- **Exercise details**
How many separate lines of the data contain "blue"? Give the count and nothing else.

- **Stored data**
-*-*-
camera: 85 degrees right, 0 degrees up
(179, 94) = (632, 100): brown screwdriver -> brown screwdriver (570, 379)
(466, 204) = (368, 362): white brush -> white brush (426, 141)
-*-*-
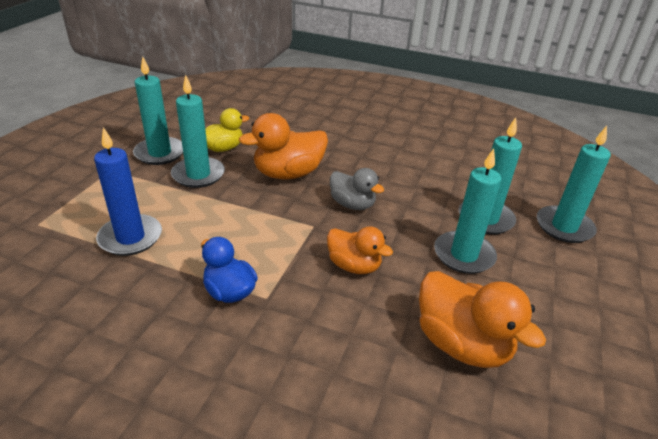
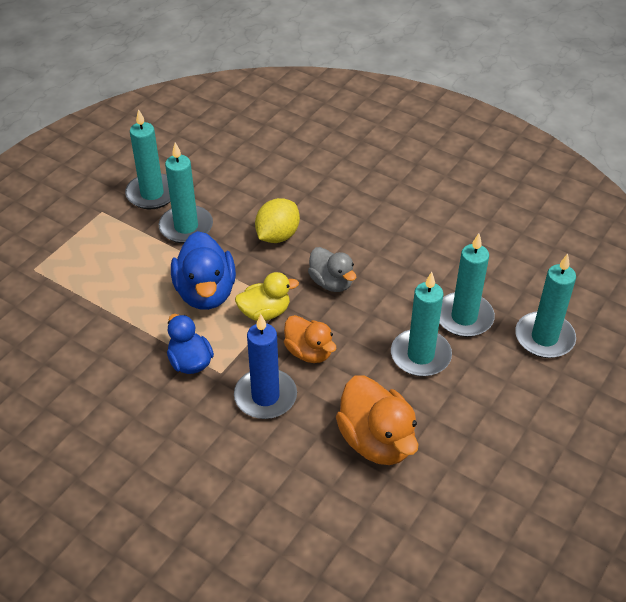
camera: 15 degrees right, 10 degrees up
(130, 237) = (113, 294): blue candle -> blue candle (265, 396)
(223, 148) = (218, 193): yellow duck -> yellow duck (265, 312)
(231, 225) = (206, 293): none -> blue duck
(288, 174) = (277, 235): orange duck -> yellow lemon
-*-*-
- **Finished exercise**
2